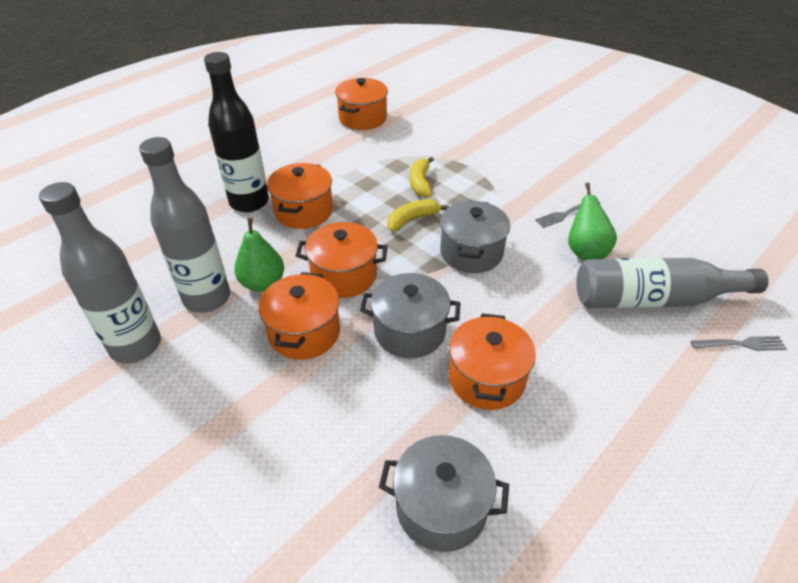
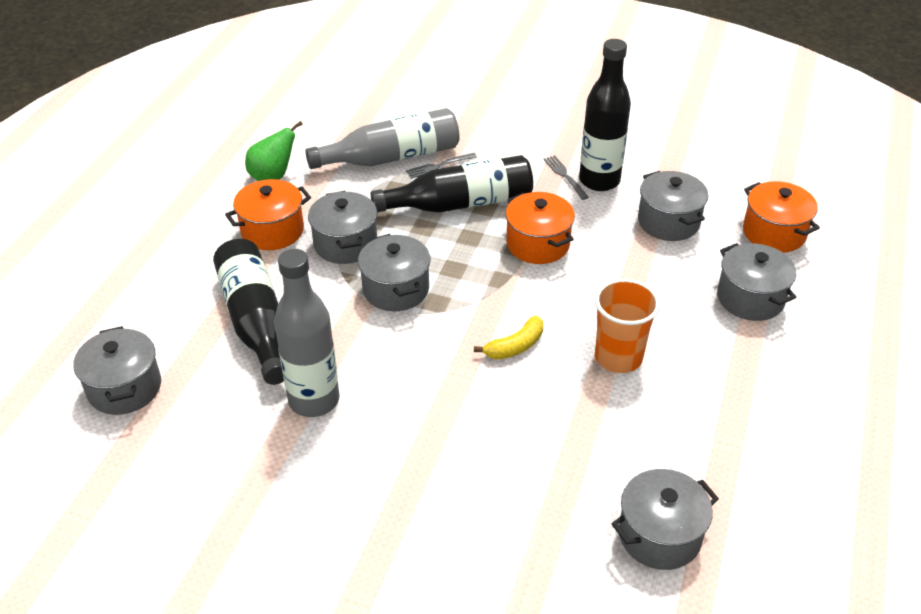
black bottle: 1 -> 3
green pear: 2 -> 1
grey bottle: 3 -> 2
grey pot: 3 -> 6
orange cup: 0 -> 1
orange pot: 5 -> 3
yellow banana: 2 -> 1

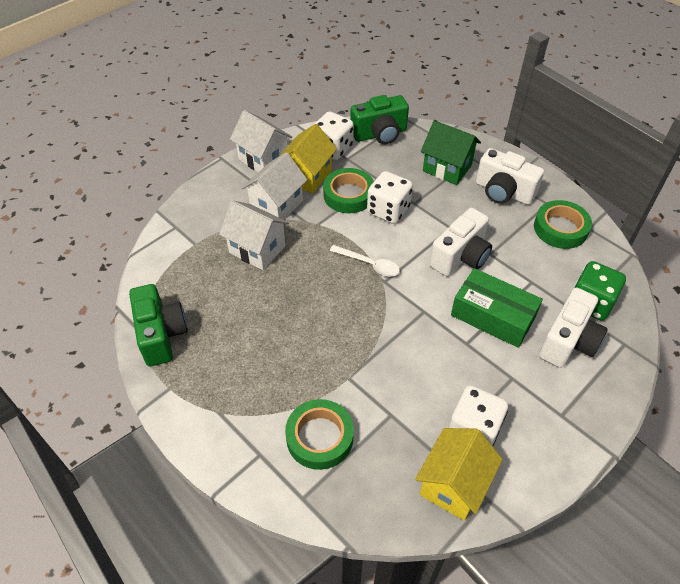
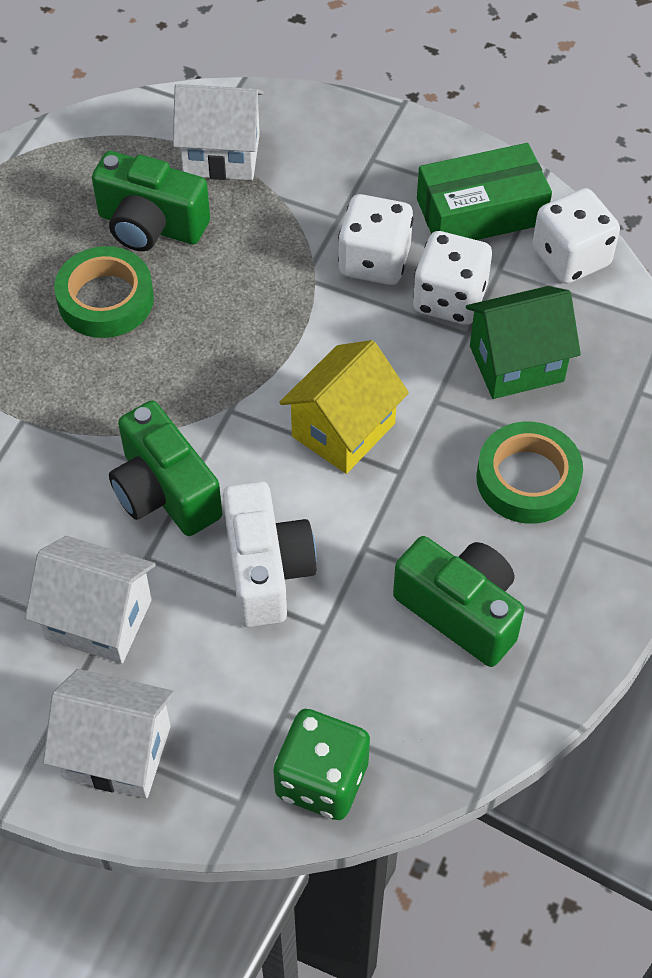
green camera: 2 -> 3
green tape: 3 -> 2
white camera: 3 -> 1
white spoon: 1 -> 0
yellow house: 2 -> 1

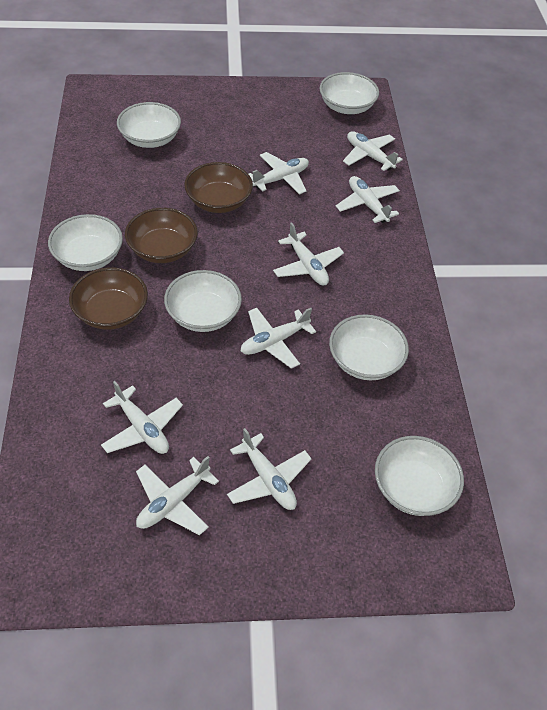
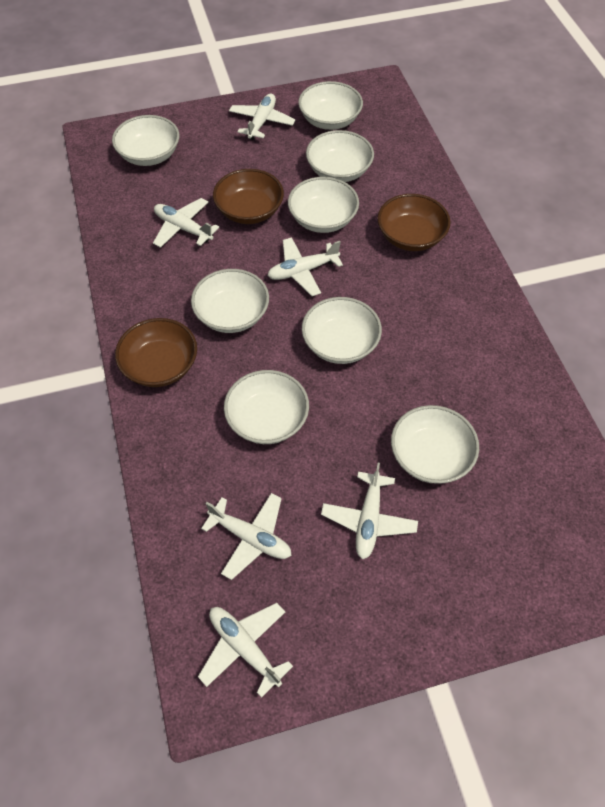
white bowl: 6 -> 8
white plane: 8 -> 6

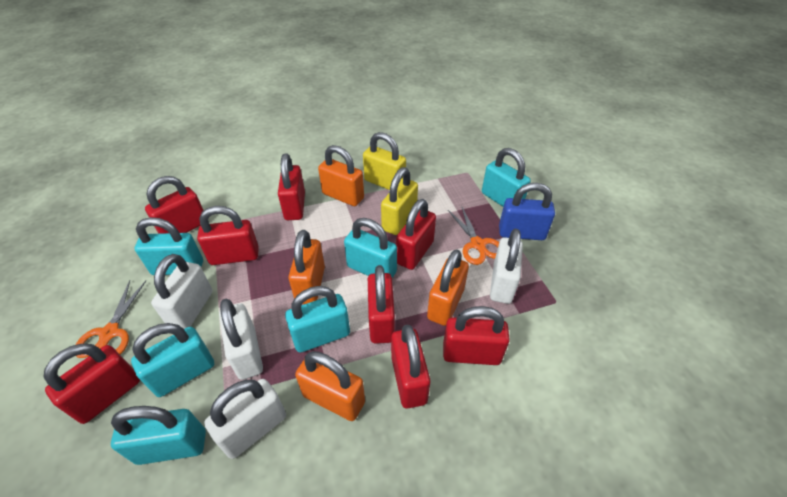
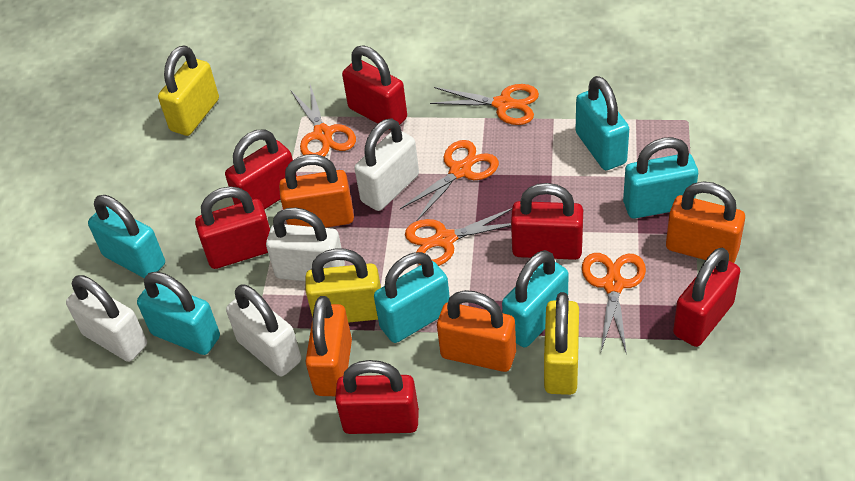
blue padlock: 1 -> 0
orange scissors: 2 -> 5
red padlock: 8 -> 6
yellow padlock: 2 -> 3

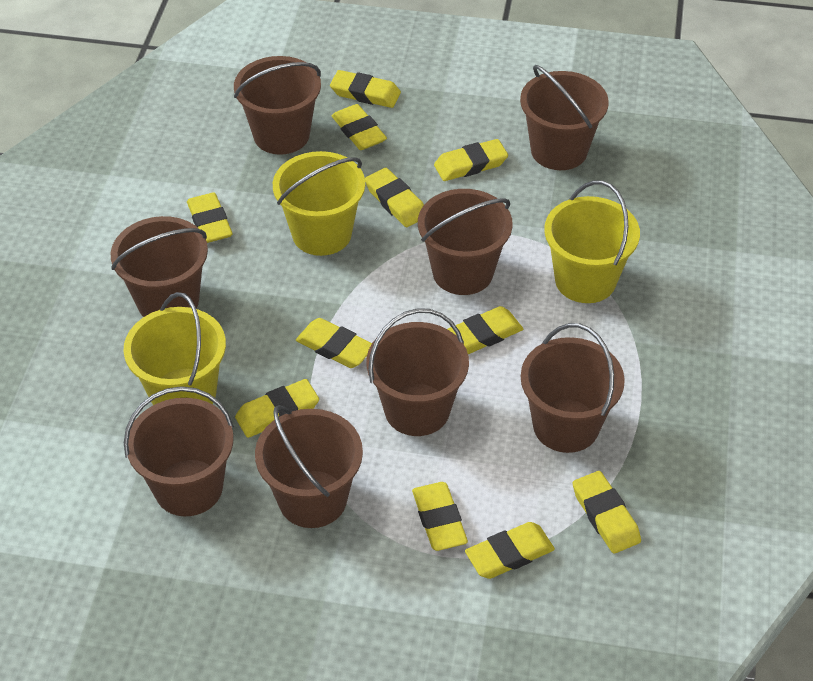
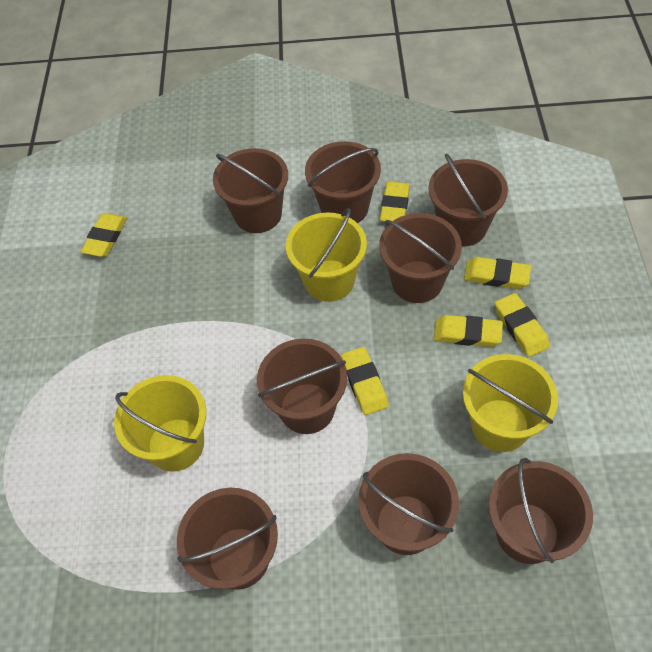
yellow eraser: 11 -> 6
* * *
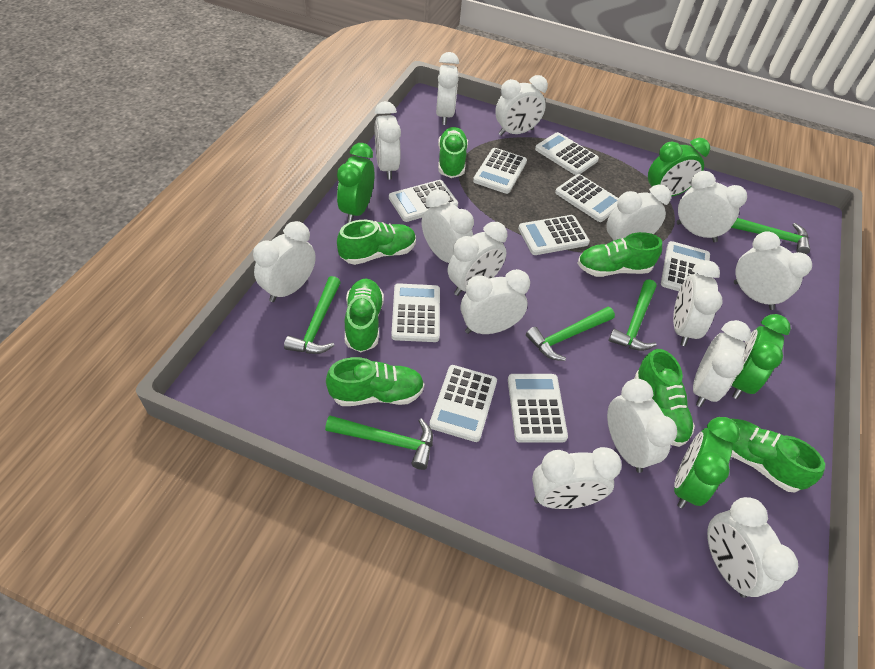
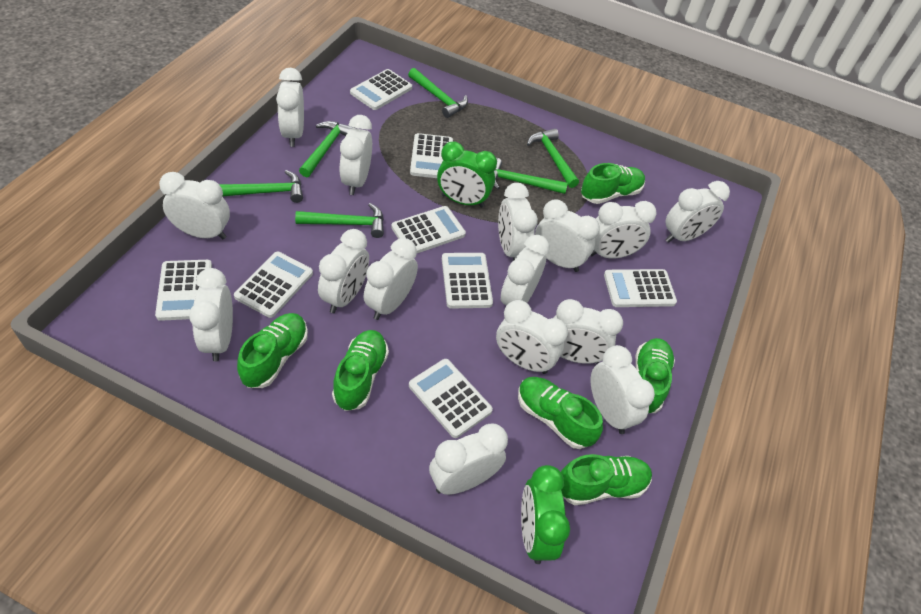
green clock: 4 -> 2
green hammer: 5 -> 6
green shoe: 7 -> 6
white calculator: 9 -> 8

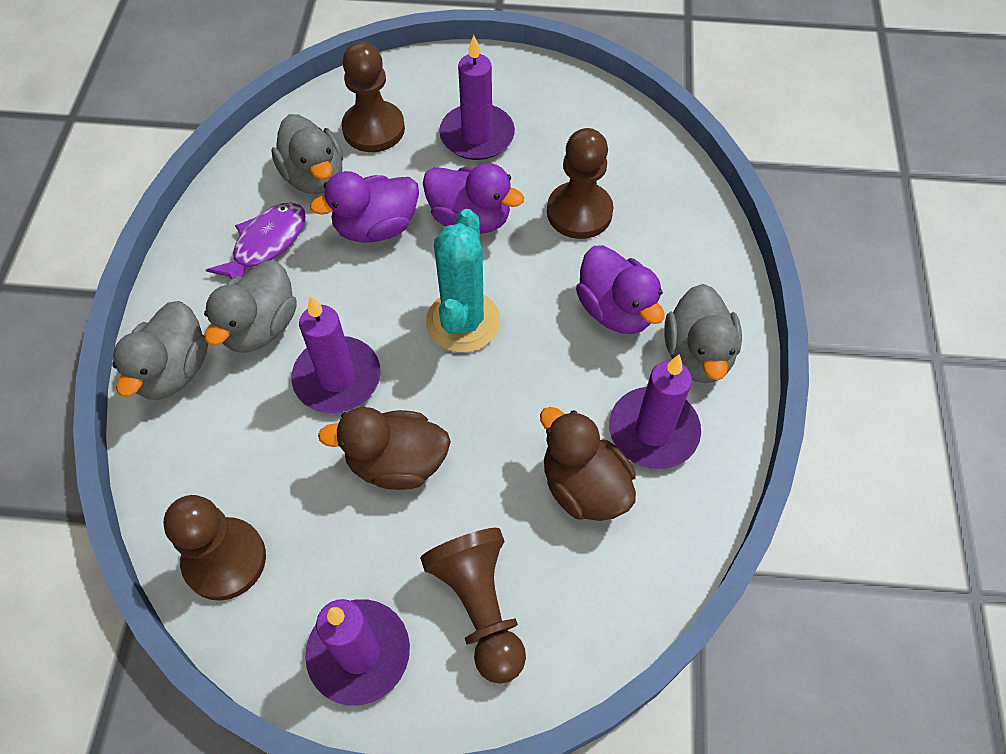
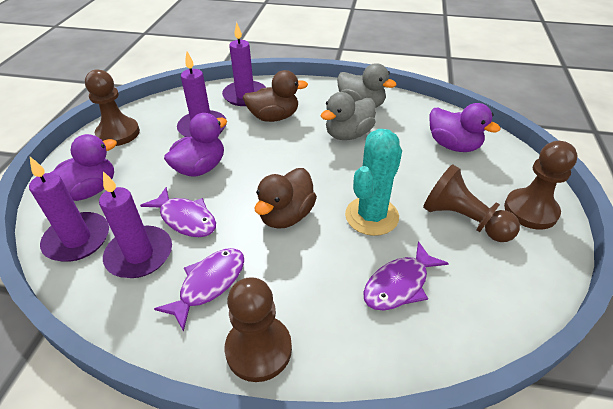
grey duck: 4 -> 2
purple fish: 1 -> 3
---
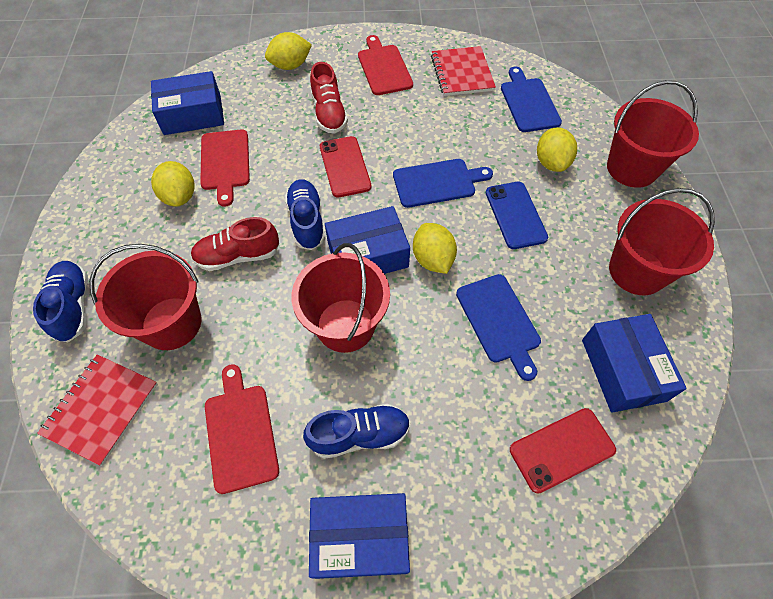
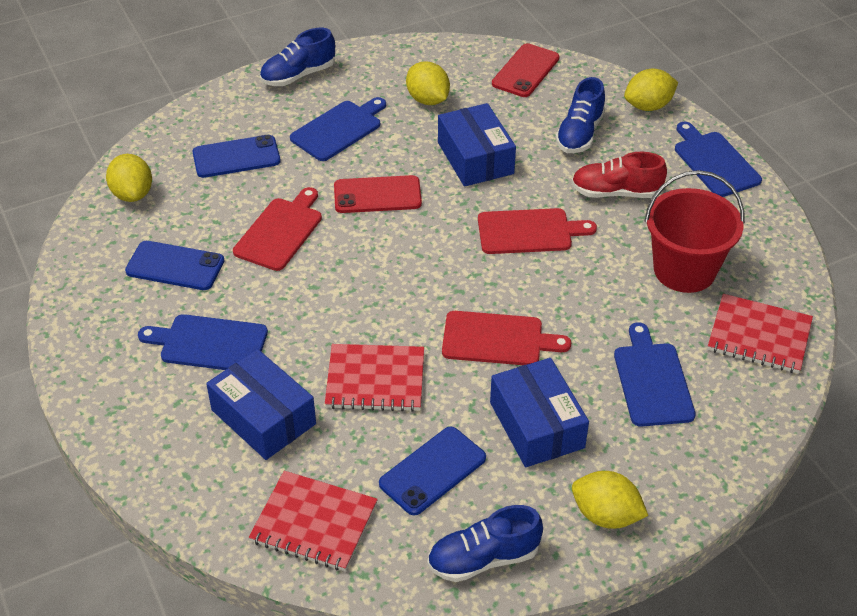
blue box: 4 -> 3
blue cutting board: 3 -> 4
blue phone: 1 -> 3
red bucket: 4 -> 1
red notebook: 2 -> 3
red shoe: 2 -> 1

• [Exercise details]
The lines sought are those in the data above that include the string "blue"; copy each one.

• [Completed exercise]
blue padlock: 1 -> 0
blue box: 4 -> 3
blue cutting board: 3 -> 4
blue phone: 1 -> 3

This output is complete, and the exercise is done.